Return the entries exactly. Images are not part of the copy.

◇ ◇ ◇ ◇

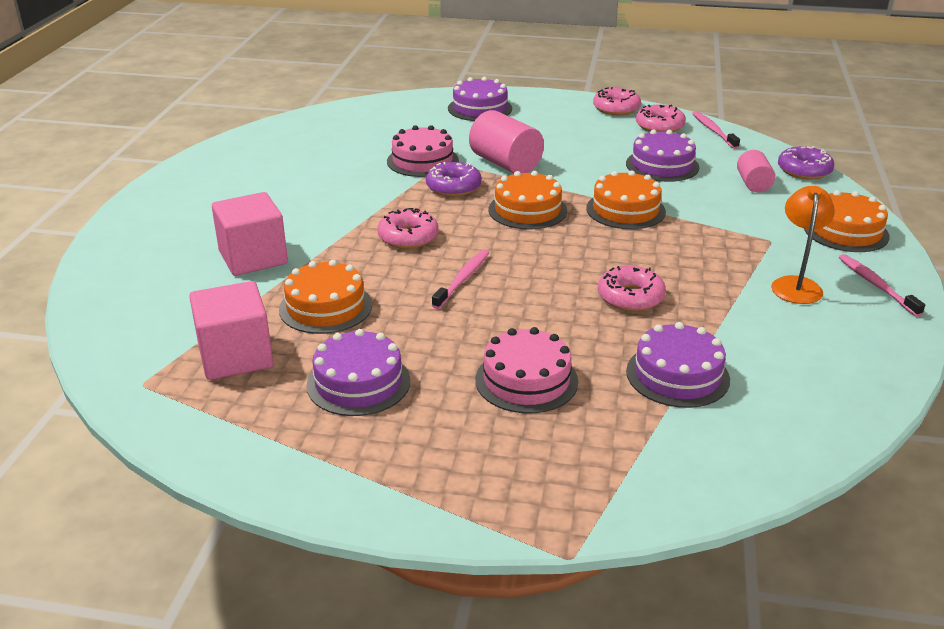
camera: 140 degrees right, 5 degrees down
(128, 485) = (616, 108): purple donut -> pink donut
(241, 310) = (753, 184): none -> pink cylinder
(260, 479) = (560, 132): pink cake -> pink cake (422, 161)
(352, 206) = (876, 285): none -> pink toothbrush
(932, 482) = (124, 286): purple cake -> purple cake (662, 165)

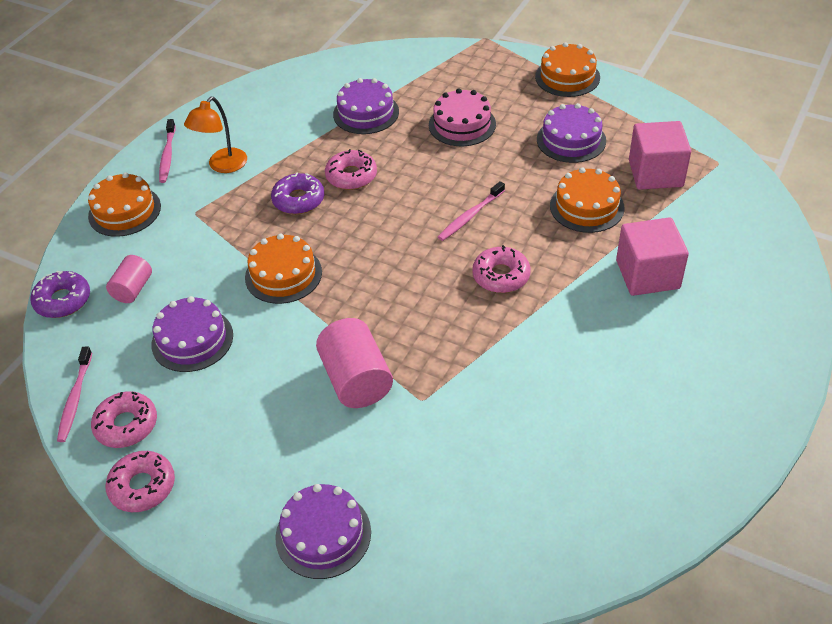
camera: 160 degrees left, 15 degrees up
(422, 161) = (448, 407): pink cake -> none
(453, 187) = (431, 347): purple donut -> purple donut (298, 200)
(527, 210) = (374, 293): orange cake -> orange cake (567, 77)

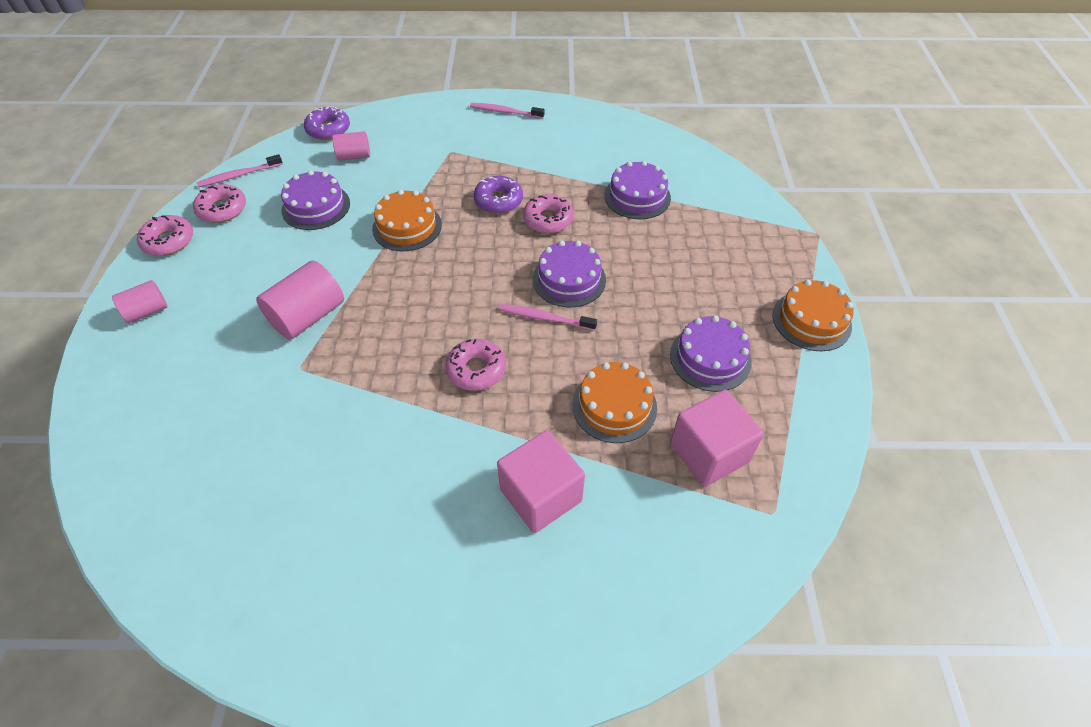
camera: 60 degrees right, 5 degrees up
(124, 211) = (432, 118): orange cake -> none
(167, 156) = (505, 112): pink toothbrush -> pink toothbrush turned 45 degrees clockwise
(223, 166) = (512, 144): orange lamp -> none
(250, 522) = (147, 311): none -> pink cylinder
(323, 534) = (142, 358): purple cake -> purple cake (569, 279)
(462, 124) = (670, 265): pink cake -> none

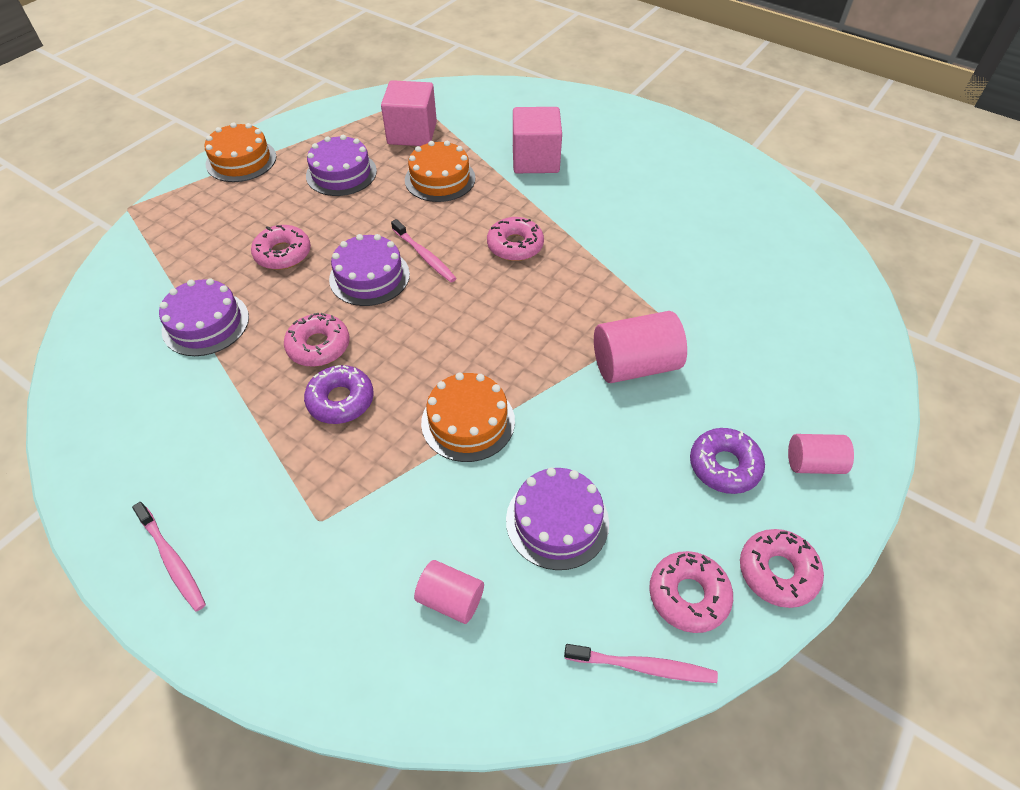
camera: 145 degrees left, 0 degrees up
(328, 129) = (450, 704): purple donut -> purple donut (724, 466)
(654, 262) = (283, 254): none -> pink donut

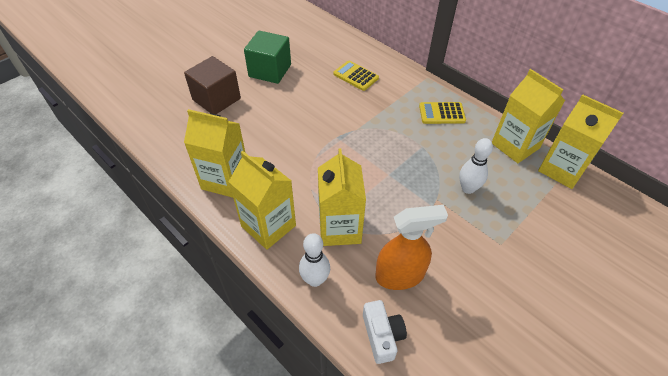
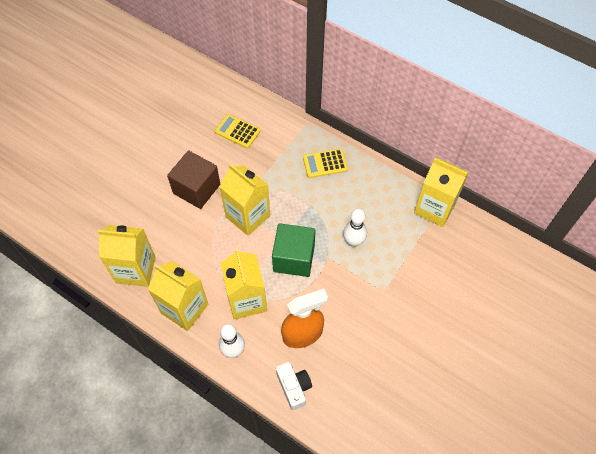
camera: 10 degrees left, 10 degrees up
(216, 99) = (105, 181): brown cube -> brown cube (196, 189)
(270, 70) = (150, 138): green cube -> green cube (294, 258)
(515, 146) = (393, 189): yellow carton -> yellow carton (248, 216)

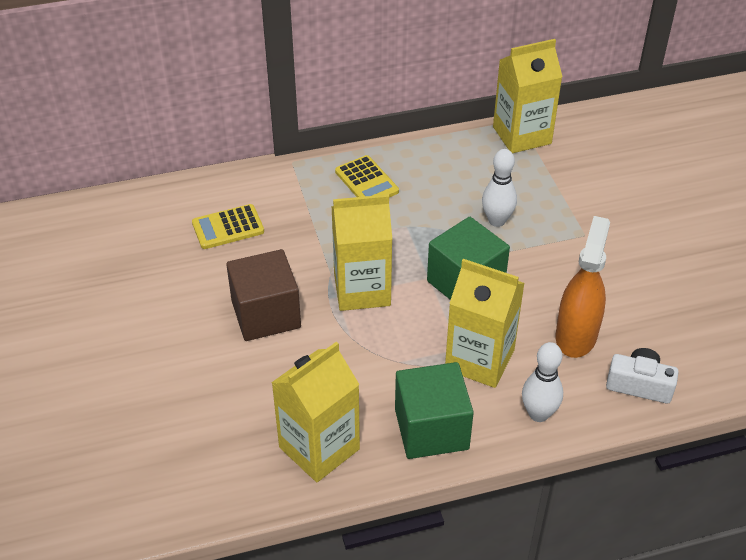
camera: 50 degrees left, 15 degrees down
(184, 308) = (431, 429): yellow carton -> green cube
(325, 163) = (366, 181): yellow calculator -> yellow calculator turned 60 degrees counterclockwise

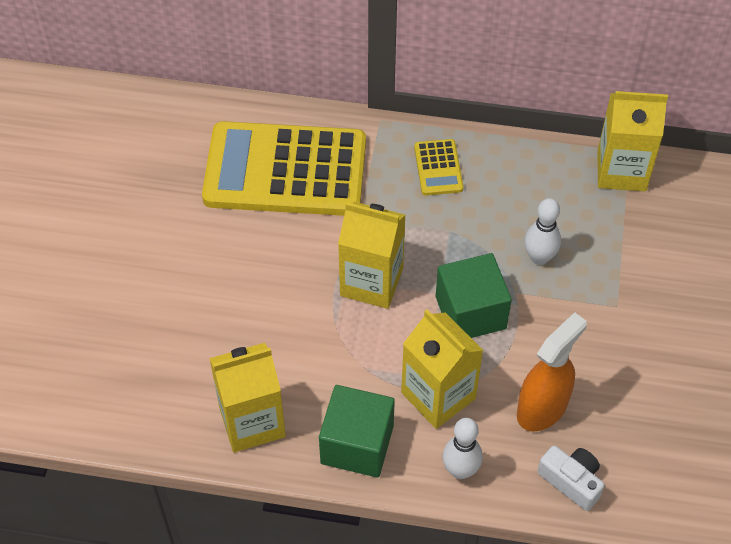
camera: 25 degrees right, 10 degrees up
(228, 227) = (285, 170): yellow calculator -> yellow calculator, size x2.42
(266, 314) = (273, 273): brown cube -> none

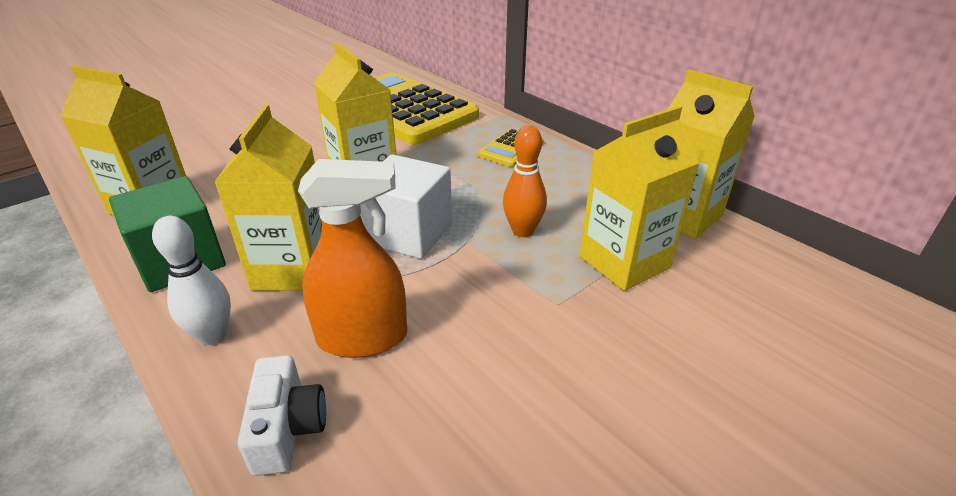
camera: 40 degrees right, 20 degrees down
(470, 312) = (408, 233): green cube -> white cube
(539, 257) = (522, 231): white bowling pin -> orange bowling pin
(623, 243) = (624, 262): none -> yellow carton

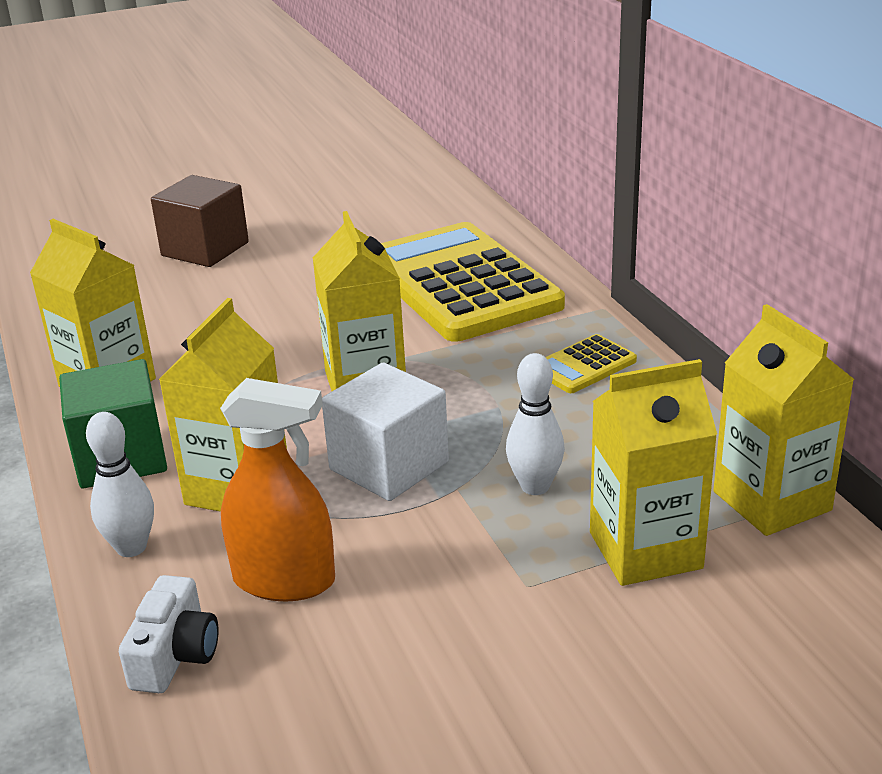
camera: 20 degrees right, 5 degrees down
(206, 107) = (205, 249): none -> brown cube
(522, 231) = (535, 486): orange bowling pin -> white bowling pin

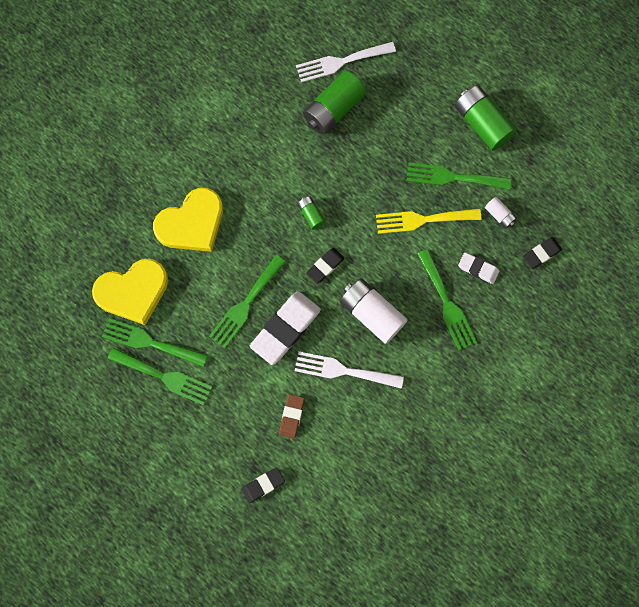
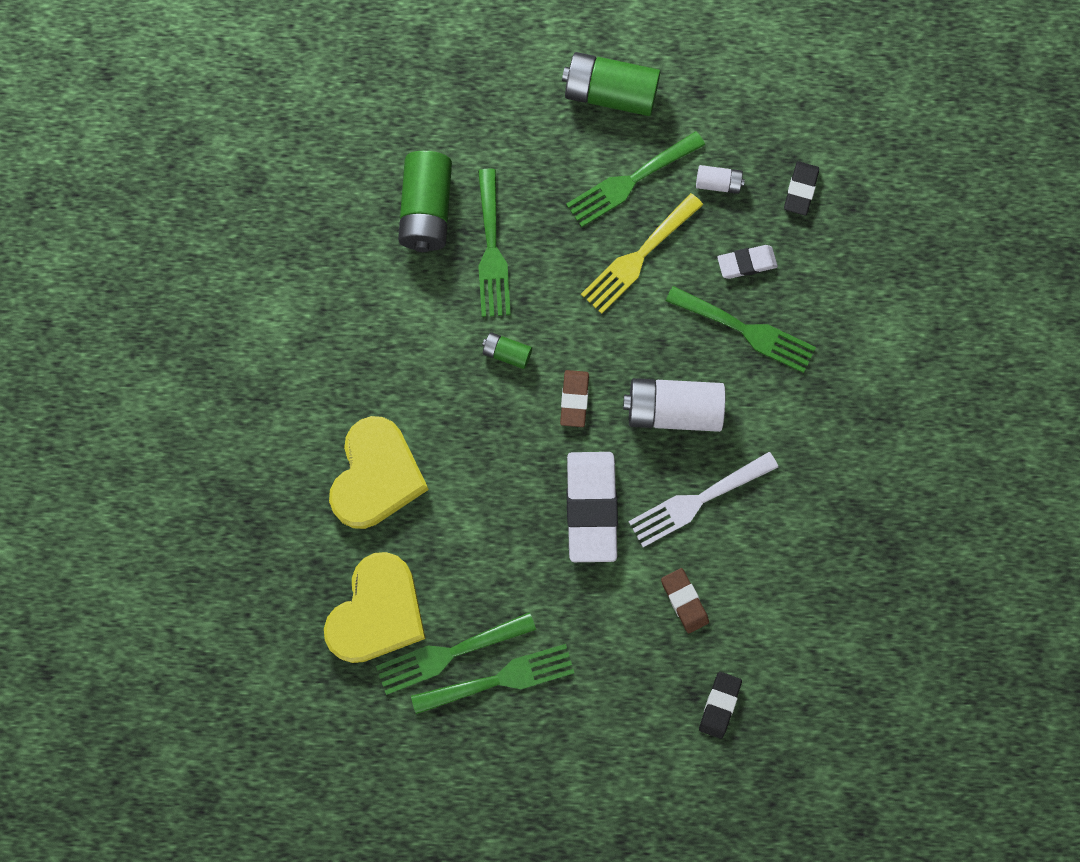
camera: 40 degrees left, 0 degrees up
(245, 305) = (521, 518): green fork -> green fork (492, 251)
(325, 266) = (574, 399): black eraser -> brown eraser
(341, 62) = (387, 148): white fork -> none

◇ ◇ ◇ ◇

*SOLUTION TO THIS PROBLEM:*
camera: 140 degrees right, 5 degrees down
(128, 485) = (616, 108): purple donut -> pink donut
(241, 310) = (753, 184): none -> pink cylinder
(260, 479) = (560, 132): pink cake -> pink cake (422, 161)
(352, 206) = (876, 285): none -> pink toothbrush
(932, 482) = (124, 286): purple cake -> purple cake (662, 165)

camera: 160 degrees left, 15 degrees up
(422, 161) = (448, 407): pink cake -> none
(453, 187) = (431, 347): purple donut -> purple donut (298, 200)
(527, 210) = (374, 293): orange cake -> orange cake (567, 77)

camera: 60 degrees right, 5 degrees up
(124, 211) = (432, 118): orange cake -> none
(167, 156) = (505, 112): pink toothbrush -> pink toothbrush turned 45 degrees clockwise
(223, 166) = (512, 144): orange lamp -> none
(250, 522) = (147, 311): none -> pink cylinder
(323, 534) = (142, 358): purple cake -> purple cake (569, 279)
(462, 124) = (670, 265): pink cake -> none

camera: 145 degrees left, 0 degrees up
(328, 129) = (450, 704): purple donut -> purple donut (724, 466)
(654, 262) = (283, 254): none -> pink donut

camera: 10 degrees left, 10 degrees up
(216, 99) = (105, 181): brown cube -> brown cube (196, 189)
(270, 70) = (150, 138): green cube -> green cube (294, 258)
(515, 146) = (393, 189): yellow carton -> yellow carton (248, 216)

camera: 50 degrees left, 15 degrees down
(184, 308) = (431, 429): yellow carton -> green cube
(325, 163) = (366, 181): yellow calculator -> yellow calculator turned 60 degrees counterclockwise

camera: 25 degrees right, 10 degrees up
(228, 227) = (285, 170): yellow calculator -> yellow calculator, size x2.42
(266, 314) = (273, 273): brown cube -> none

camera: 40 degrees right, 20 degrees down
(470, 312) = (408, 233): green cube -> white cube
(539, 257) = (522, 231): white bowling pin -> orange bowling pin
(623, 243) = (624, 262): none -> yellow carton

camera: 20 degrees right, 5 degrees down
(206, 107) = (205, 249): none -> brown cube
(522, 231) = (535, 486): orange bowling pin -> white bowling pin

camera: 40 degrees left, 0 degrees up
(245, 305) = (521, 518): green fork -> green fork (492, 251)
(325, 266) = (574, 399): black eraser -> brown eraser
(341, 62) = (387, 148): white fork -> none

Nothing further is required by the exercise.